Set the pictures aside and set down only the lines from the line holding "white dice: 1 -> 0" through the end of the entries below, ends included.

[Saved data entries]
★ ★ ★

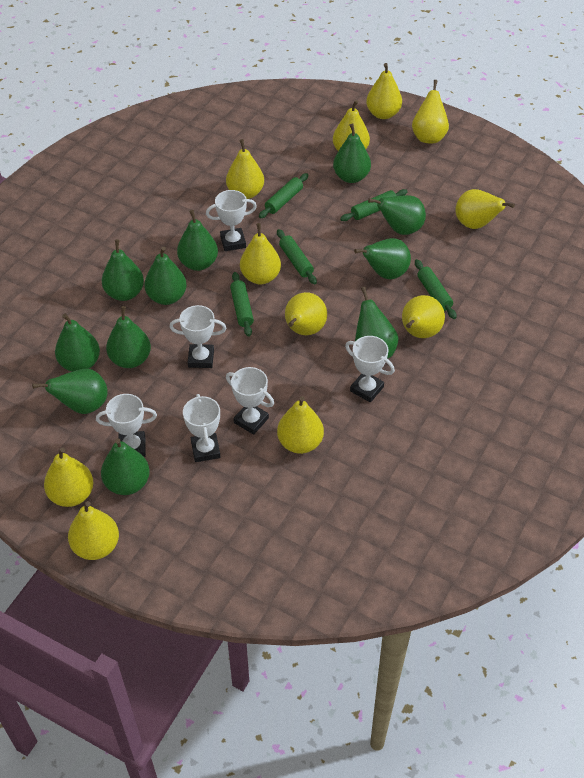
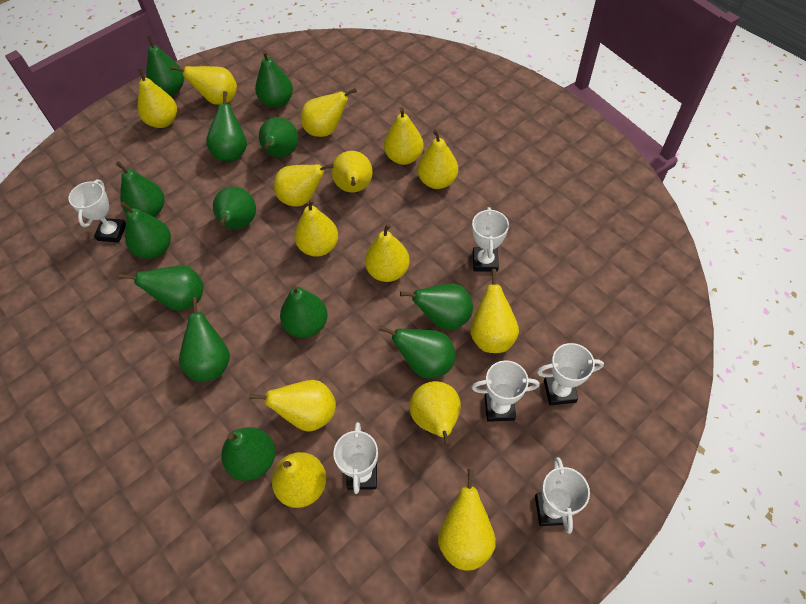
green pear: 11 -> 13
green rolling pin: 5 -> 0
yellow pear: 11 -> 14

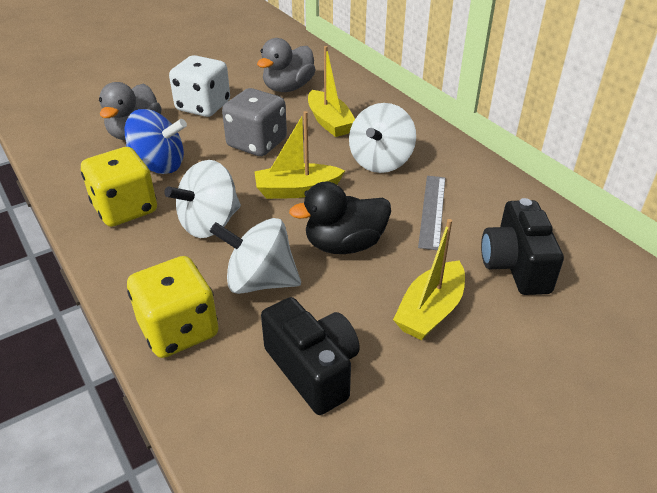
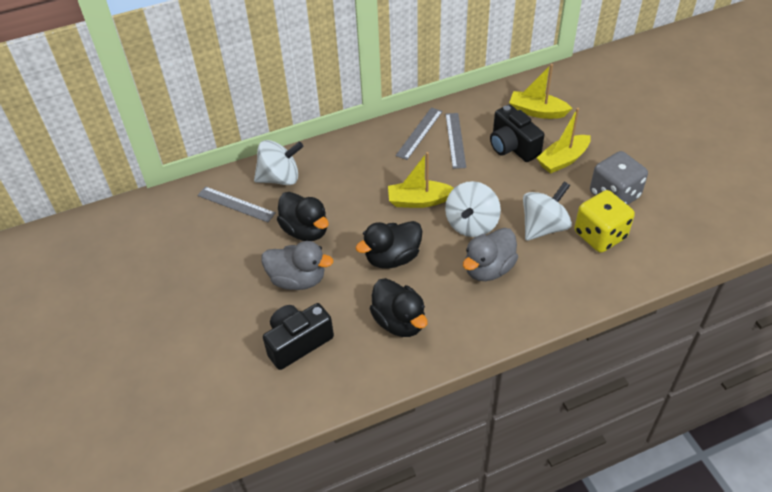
black duck: 1 -> 3
blue spinning top: 1 -> 0
grey ruler: 1 -> 3
white dice: 1 -> 0
yellow dice: 2 -> 1

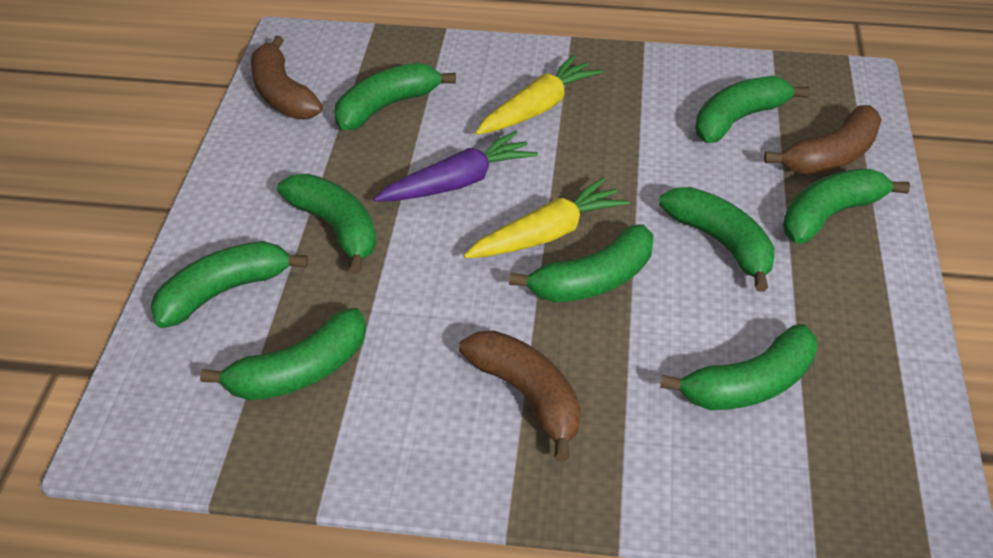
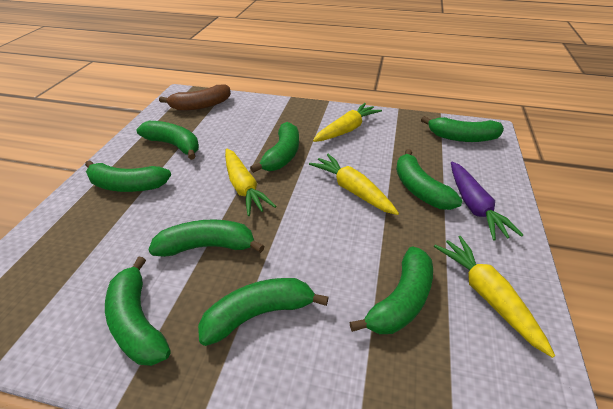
brown banana: 3 -> 1
yellow carrot: 2 -> 4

★ ★ ★

**Your response**
white dice: 1 -> 0
yellow dice: 2 -> 1

brown banana: 3 -> 1
yellow carrot: 2 -> 4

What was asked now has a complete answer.